With pictures left out, set down exactly the lines from the line containing "blue wallet: 1 -> 0" through the last line of the data.
Dataset excerpts Start Marker
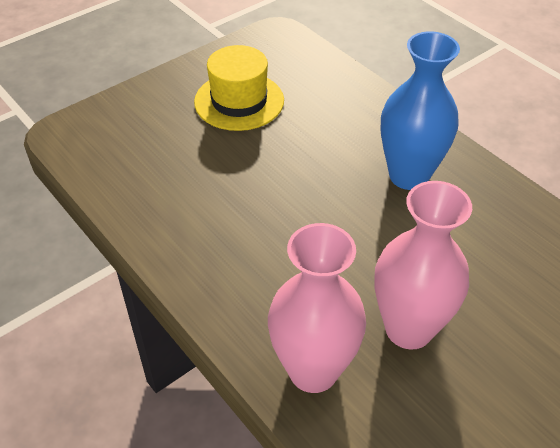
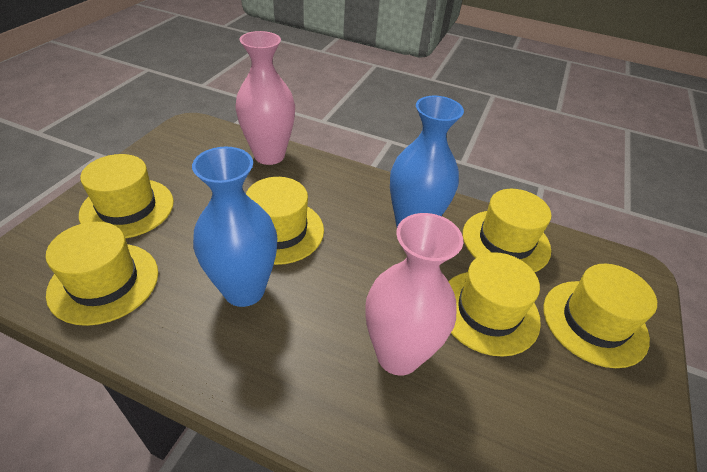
blue vase: 1 -> 2
yellow hat: 1 -> 6

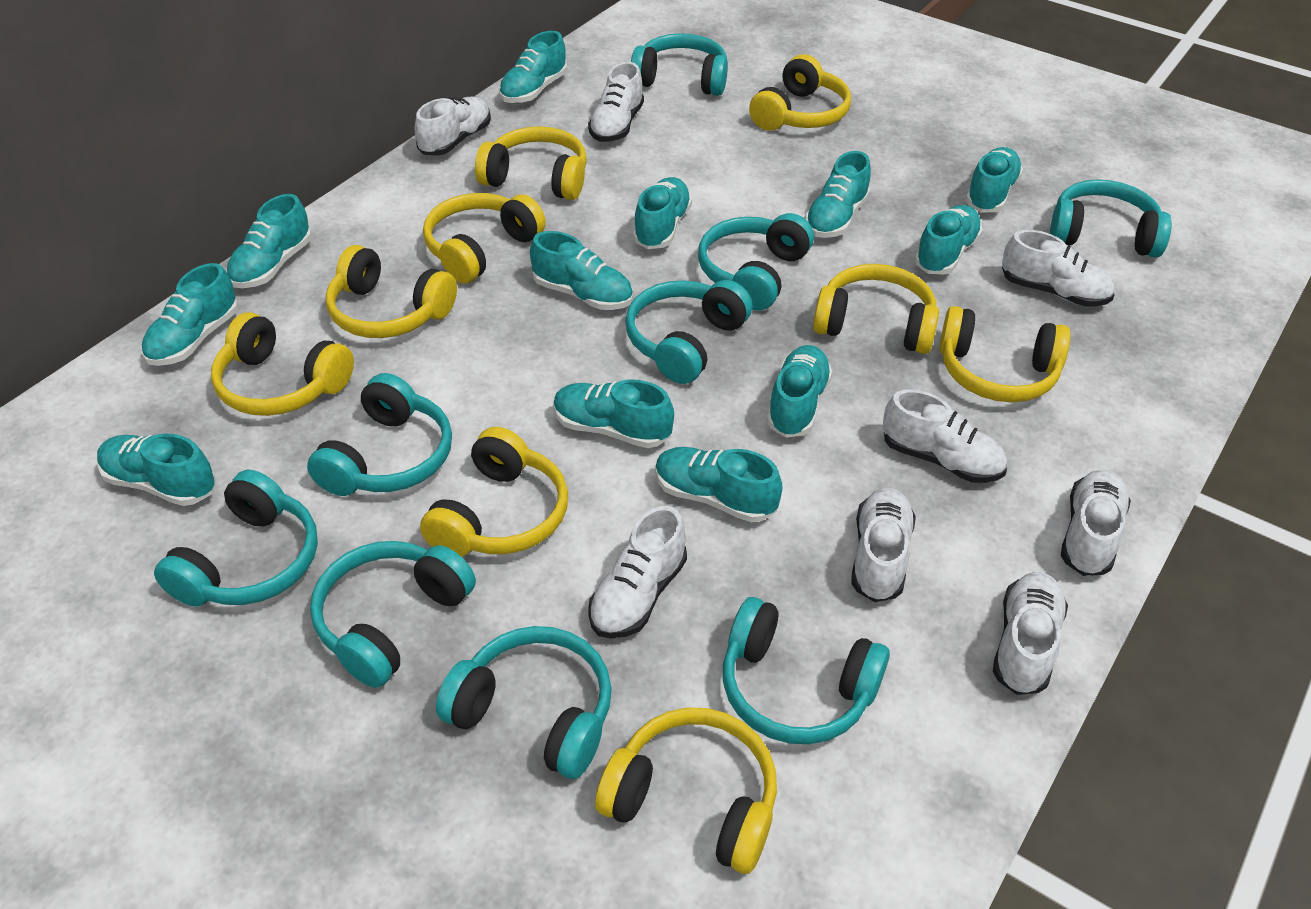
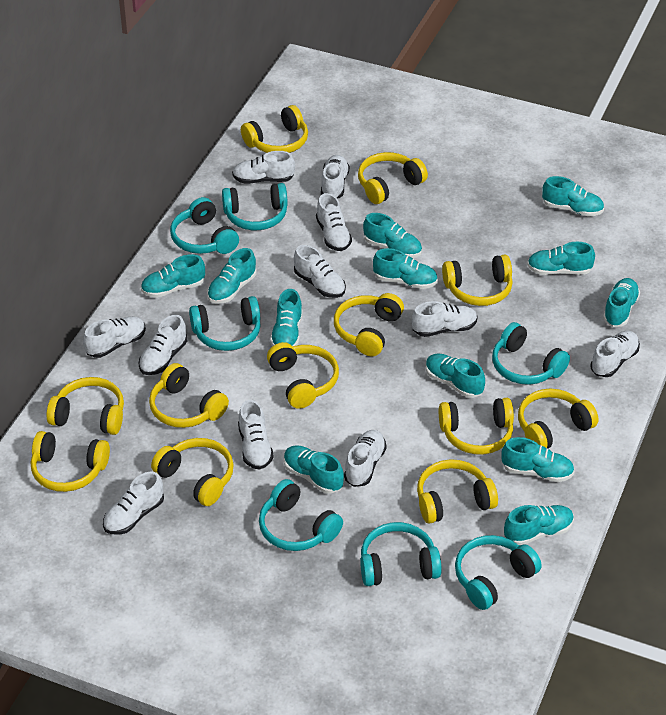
turquoise headphones: 9 -> 7
white shoe: 8 -> 11
yellow headphones: 9 -> 12

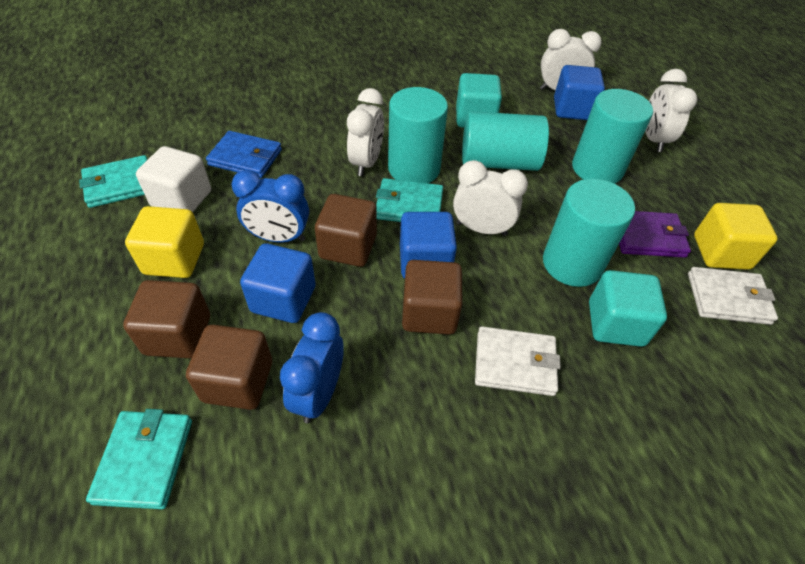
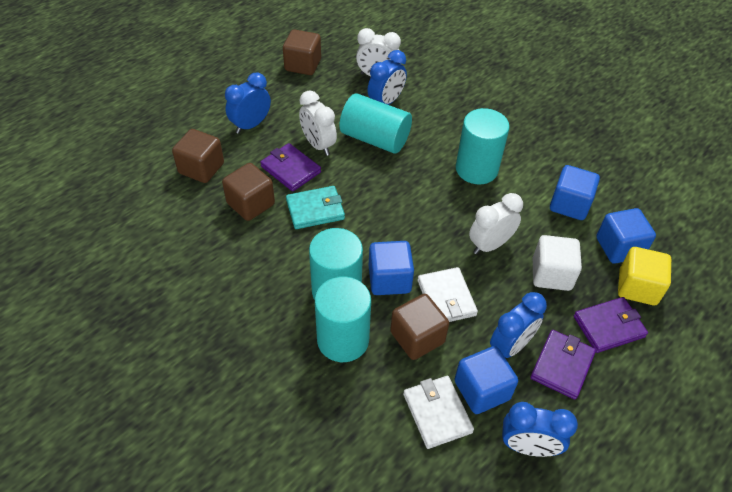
blue clock: 2 -> 4
blue cube: 3 -> 4
blue wallet: 1 -> 0
purple wallet: 1 -> 3
turquoise cube: 2 -> 0
turquoise wallet: 3 -> 1
white clock: 4 -> 3
yellow cube: 2 -> 1

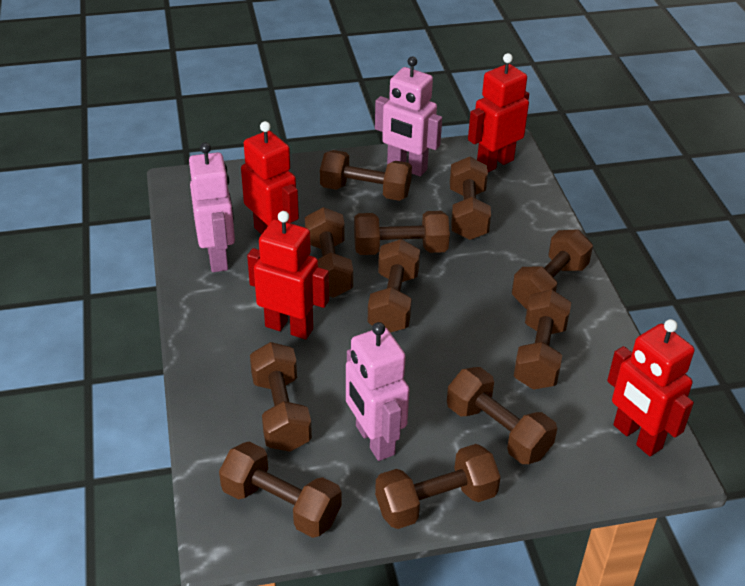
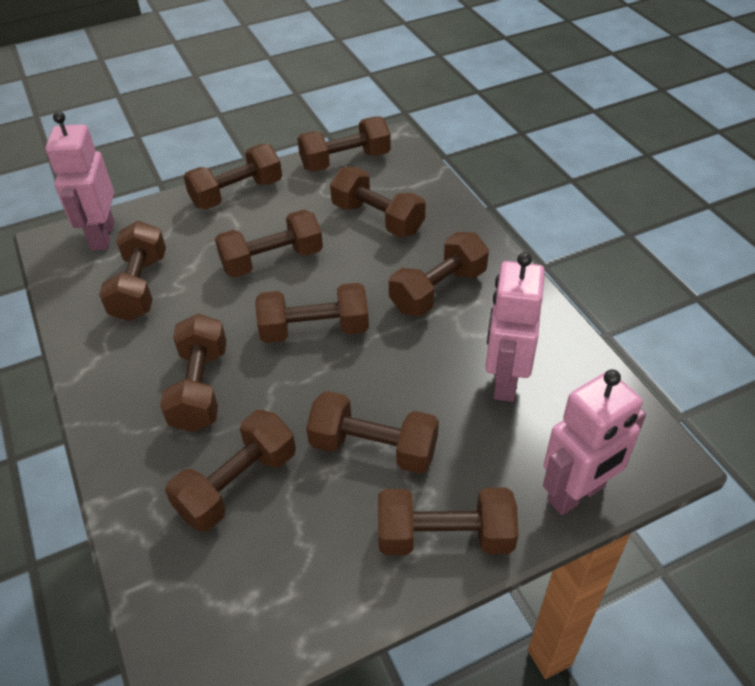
red robot: 4 -> 0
Dataset excerpts End Marker
> [Task output]:
blue wallet: 1 -> 0
purple wallet: 1 -> 3
turquoise cube: 2 -> 0
turquoise wallet: 3 -> 1
white clock: 4 -> 3
yellow cube: 2 -> 1

red robot: 4 -> 0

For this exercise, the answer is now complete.